**Problem requirements**
Range to reproduce from the entries below: the line with "printer: (393, 304)", the line with "desk: (442, 693)", and every line in between. Give them exactly and give nothing else.

**Layout difference records**
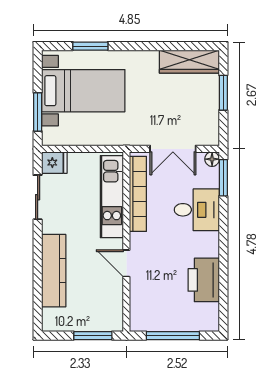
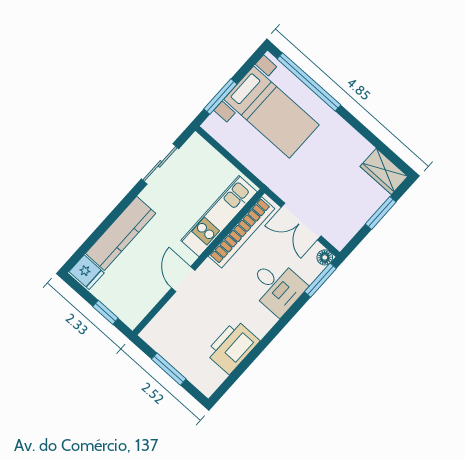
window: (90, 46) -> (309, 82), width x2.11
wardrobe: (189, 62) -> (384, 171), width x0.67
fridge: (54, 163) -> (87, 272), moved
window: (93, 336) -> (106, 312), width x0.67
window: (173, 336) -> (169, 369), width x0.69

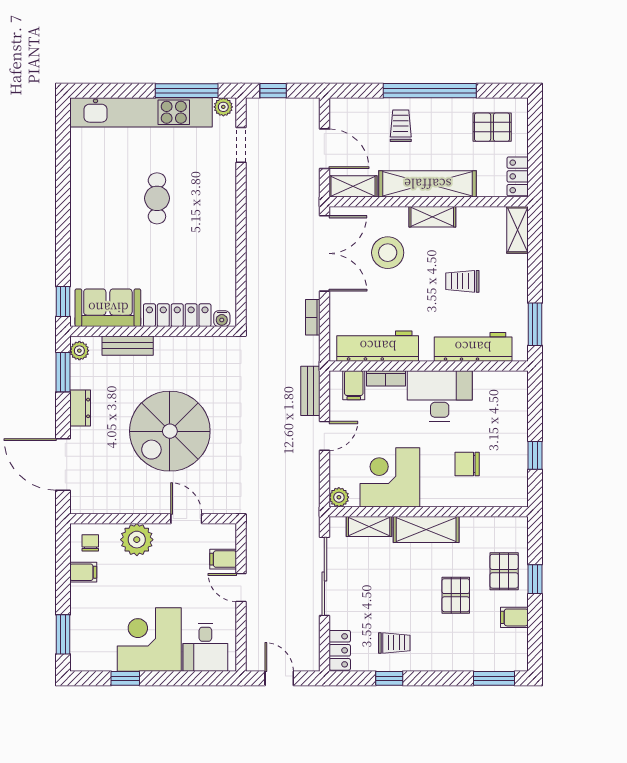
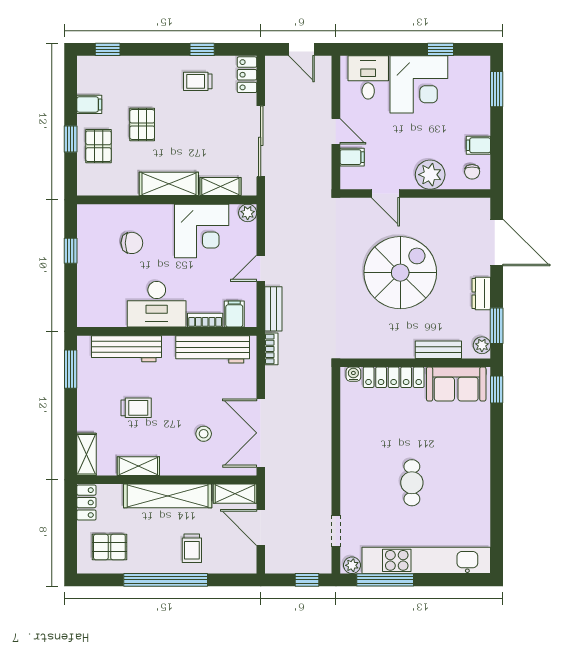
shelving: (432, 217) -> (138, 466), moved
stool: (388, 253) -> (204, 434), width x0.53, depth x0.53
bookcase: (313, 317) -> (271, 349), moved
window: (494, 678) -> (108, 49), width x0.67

==

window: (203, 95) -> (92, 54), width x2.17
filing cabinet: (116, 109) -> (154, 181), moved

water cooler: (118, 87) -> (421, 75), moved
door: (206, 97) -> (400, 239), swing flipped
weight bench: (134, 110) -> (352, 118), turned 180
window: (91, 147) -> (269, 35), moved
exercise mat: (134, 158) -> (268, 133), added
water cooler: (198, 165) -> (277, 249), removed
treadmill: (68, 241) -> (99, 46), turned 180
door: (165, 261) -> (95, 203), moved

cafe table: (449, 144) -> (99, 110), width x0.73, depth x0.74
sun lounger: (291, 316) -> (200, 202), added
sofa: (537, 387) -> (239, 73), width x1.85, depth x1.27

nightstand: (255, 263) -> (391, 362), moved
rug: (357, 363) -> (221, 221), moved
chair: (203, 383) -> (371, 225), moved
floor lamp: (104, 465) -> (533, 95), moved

==

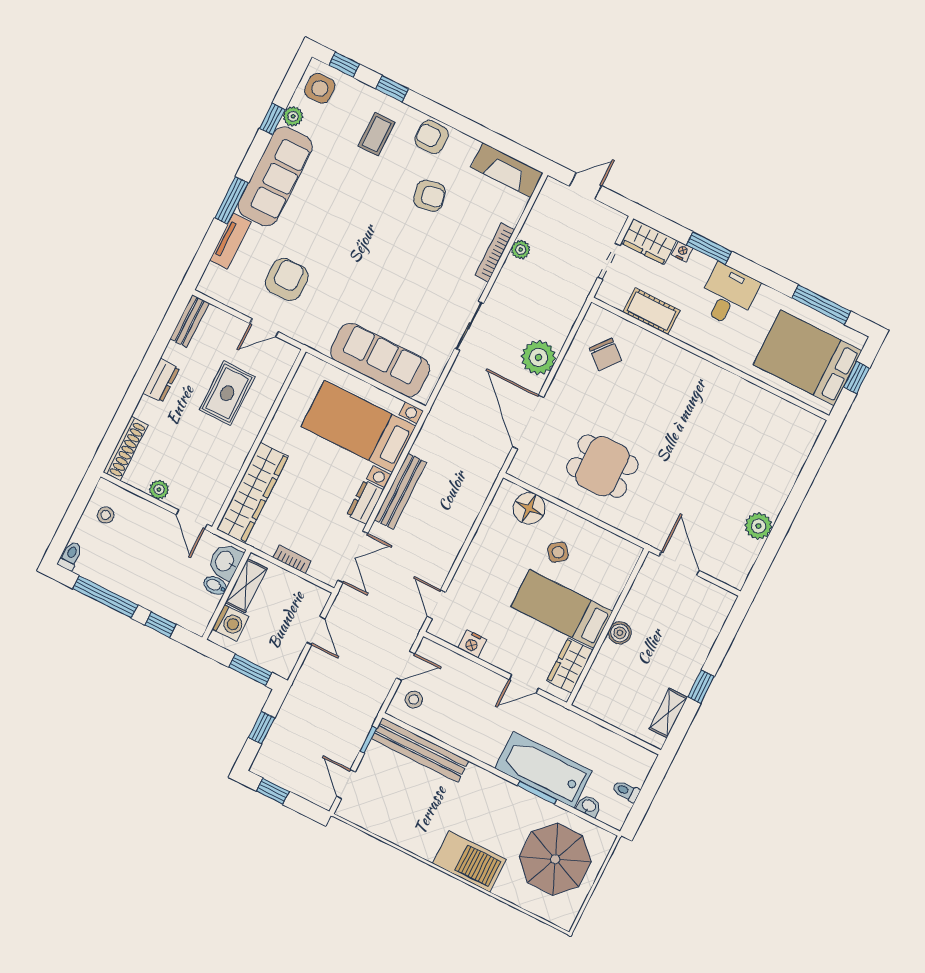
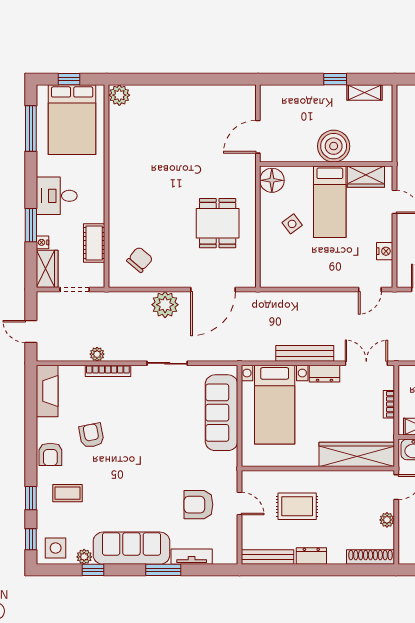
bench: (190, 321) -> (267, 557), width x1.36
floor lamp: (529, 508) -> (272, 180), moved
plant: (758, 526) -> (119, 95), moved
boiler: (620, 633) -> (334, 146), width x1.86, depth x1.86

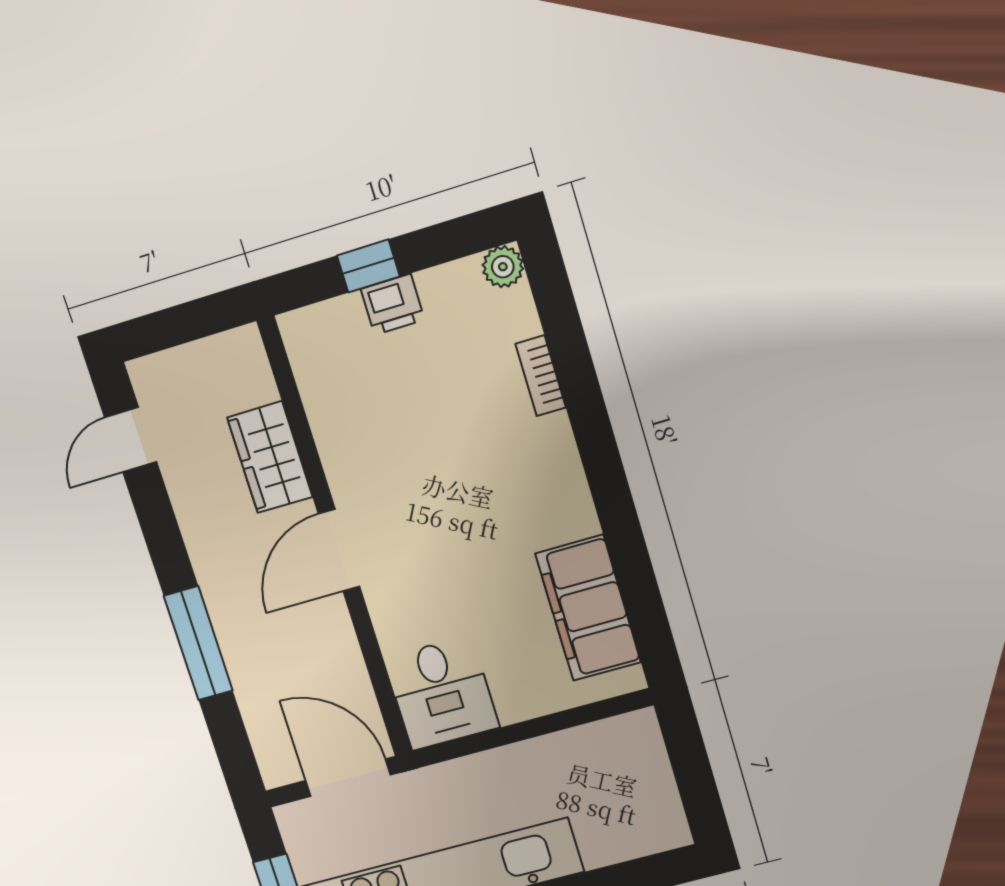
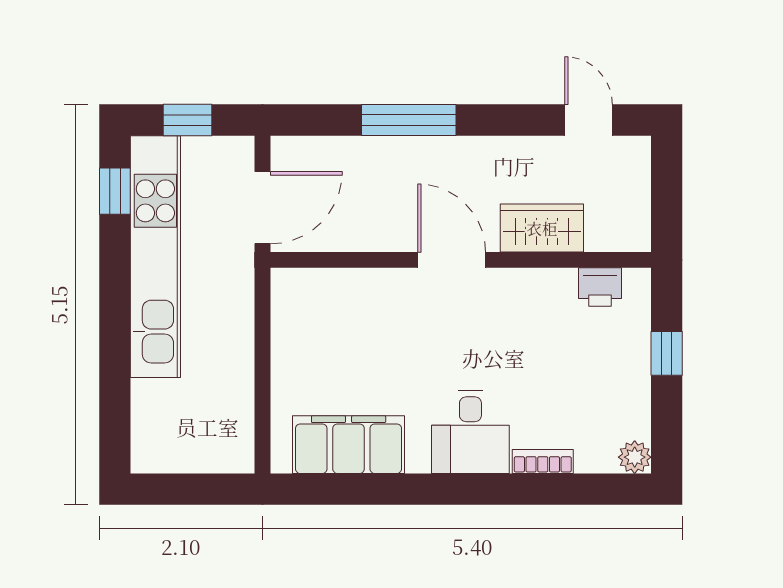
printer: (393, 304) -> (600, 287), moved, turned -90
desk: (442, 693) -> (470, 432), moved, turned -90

**Result below**
printer: (393, 304) -> (600, 287), moved, turned -90
desk: (442, 693) -> (470, 432), moved, turned -90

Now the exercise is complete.